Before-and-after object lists
=== Begin Enclosure ===
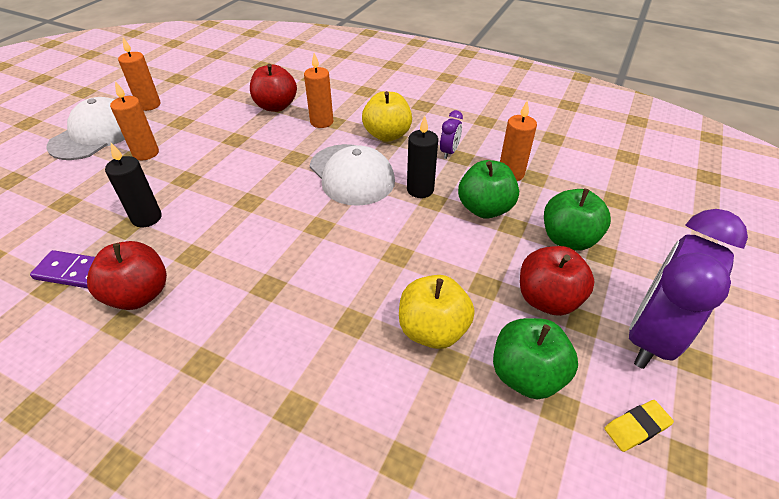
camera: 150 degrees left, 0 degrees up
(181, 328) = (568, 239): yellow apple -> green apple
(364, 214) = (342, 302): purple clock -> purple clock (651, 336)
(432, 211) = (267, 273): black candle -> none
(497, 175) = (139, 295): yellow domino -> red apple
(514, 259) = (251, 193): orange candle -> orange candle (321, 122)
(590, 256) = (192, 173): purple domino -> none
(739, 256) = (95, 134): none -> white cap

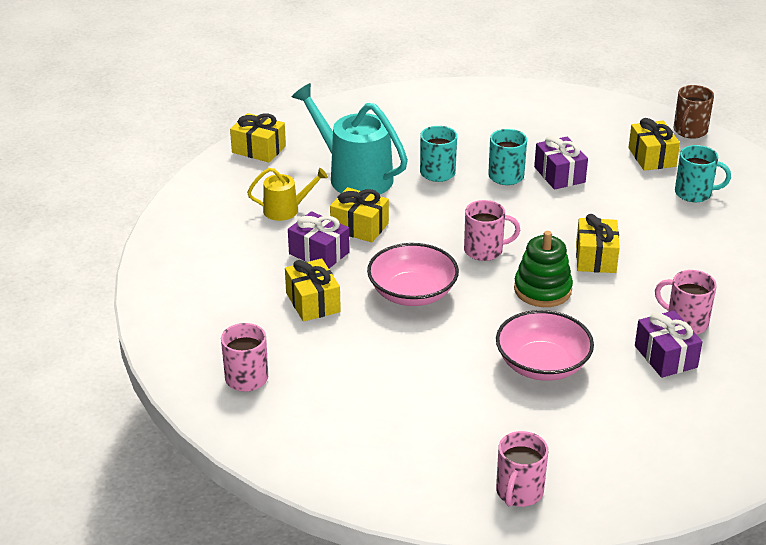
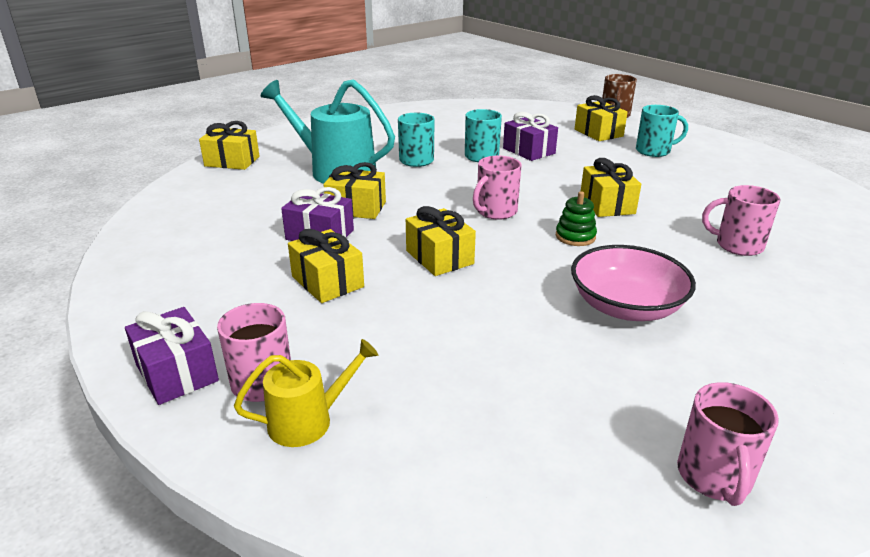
camera: 15 degrees left, 5 degrees down
(285, 210) = (272, 203): yellow watering can -> yellow watering can (308, 421)
(412, 293) = (439, 257): pink bowl -> yellow gift
(485, 250) = (495, 212): pink mug -> pink mug turned 150 degrees clockwise
(542, 290) = (575, 236): green stacking toy -> green stacking toy, size x0.63
(665, 356) = (747, 278): purple gift -> purple gift (177, 372)

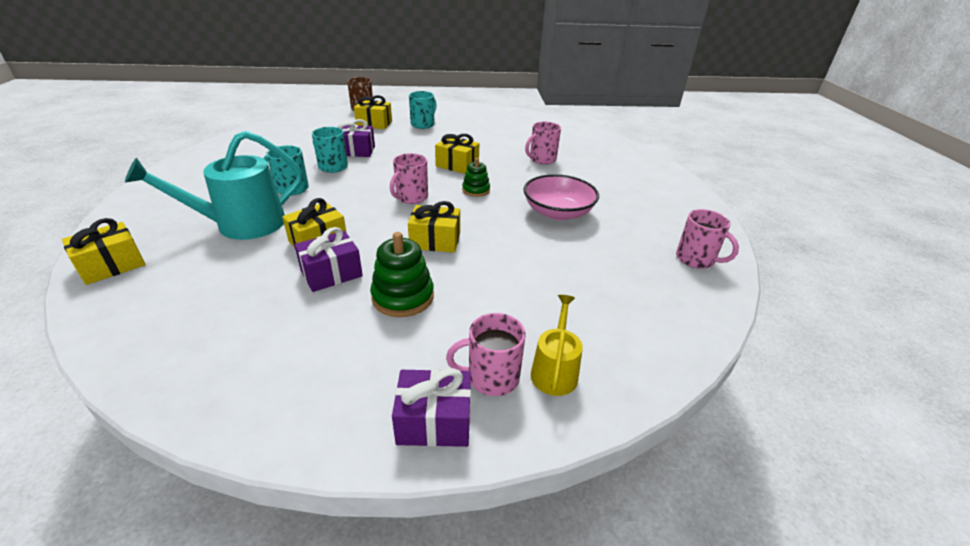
camera: 55 degrees left, 5 degrees up
(327, 282) = (403, 297): yellow gift -> green stacking toy
(495, 212) = (411, 197): pink mug -> pink mug turned 45 degrees clockwise

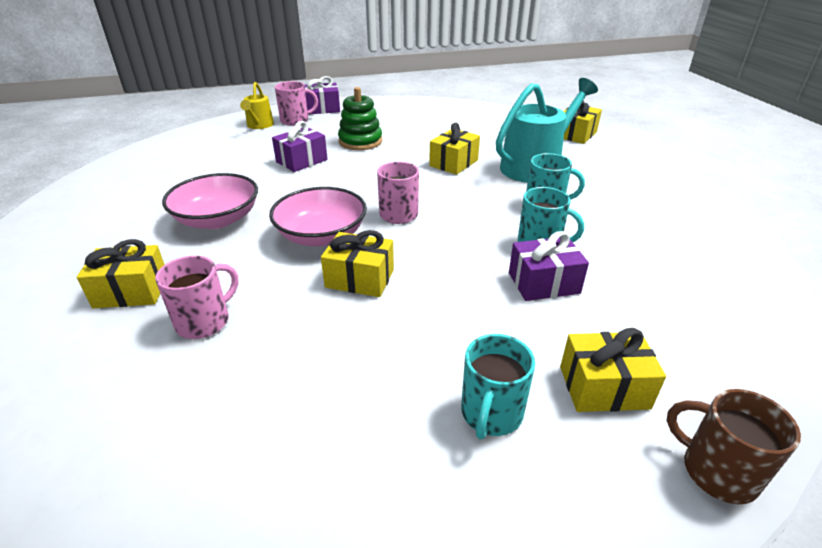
camera: 170 degrees right, 0 degrees up
(331, 273) = (421, 147): purple gift -> purple gift (301, 161)
(435, 241) = (352, 175): yellow gift -> yellow gift (131, 291)
(476, 190) = (321, 235): green stacking toy -> pink bowl
(696, 259) = (96, 190): pink mug -> none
=== End Enclosure ===
=== JOB ===
Which lines of the data contain the string "degrees"? Copy each one.

=== EXERCISE RESPONSE ===
camera: 150 degrees left, 0 degrees up
camera: 15 degrees left, 5 degrees down
(485, 250) = (495, 212): pink mug -> pink mug turned 150 degrees clockwise
camera: 55 degrees left, 5 degrees up
(495, 212) = (411, 197): pink mug -> pink mug turned 45 degrees clockwise
camera: 170 degrees right, 0 degrees up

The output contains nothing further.